◆ WORK ITEM ◆
Since only part of the material below is wanted, output exactly the lines from the one with "brown cross: (57, 25) -> (64, 38), moved" up to and including the one with "yellow triangle: (148, 71)".

==== MATERIAL PROVIDED

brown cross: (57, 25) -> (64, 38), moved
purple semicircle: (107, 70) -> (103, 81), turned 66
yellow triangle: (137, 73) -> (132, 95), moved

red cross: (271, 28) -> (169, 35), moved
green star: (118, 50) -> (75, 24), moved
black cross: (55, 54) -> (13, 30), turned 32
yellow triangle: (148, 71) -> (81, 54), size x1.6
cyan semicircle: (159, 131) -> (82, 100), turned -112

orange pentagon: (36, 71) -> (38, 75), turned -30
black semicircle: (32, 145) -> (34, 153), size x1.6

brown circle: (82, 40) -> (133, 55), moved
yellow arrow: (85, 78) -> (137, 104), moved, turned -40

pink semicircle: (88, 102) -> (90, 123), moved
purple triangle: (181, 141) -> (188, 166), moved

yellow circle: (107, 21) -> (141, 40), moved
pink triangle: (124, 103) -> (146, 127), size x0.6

========
==== MATERIAL PROVIDED

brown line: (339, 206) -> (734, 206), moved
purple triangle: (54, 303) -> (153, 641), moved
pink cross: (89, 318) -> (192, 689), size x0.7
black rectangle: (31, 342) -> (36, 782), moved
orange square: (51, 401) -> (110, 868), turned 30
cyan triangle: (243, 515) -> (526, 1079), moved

========
==== MATERIAL PROVIDED

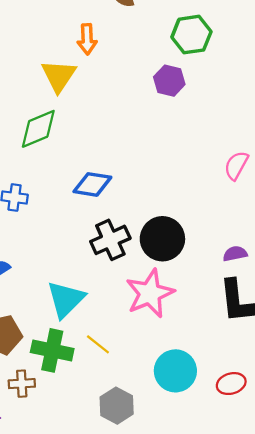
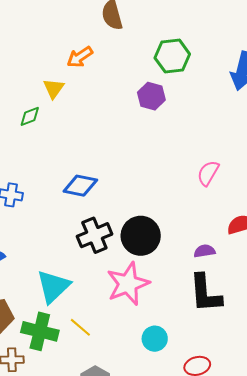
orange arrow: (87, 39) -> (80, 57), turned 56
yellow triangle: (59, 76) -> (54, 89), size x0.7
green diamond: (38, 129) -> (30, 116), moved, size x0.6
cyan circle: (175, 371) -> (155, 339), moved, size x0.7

========

◆ RESULT FOR THIS TASK ◆
brown cross: (57, 25) -> (64, 38), moved
purple semicircle: (107, 70) -> (103, 81), turned 66
yellow triangle: (137, 73) -> (132, 95), moved

red cross: (271, 28) -> (169, 35), moved
green star: (118, 50) -> (75, 24), moved
black cross: (55, 54) -> (13, 30), turned 32
yellow triangle: (148, 71) -> (81, 54), size x1.6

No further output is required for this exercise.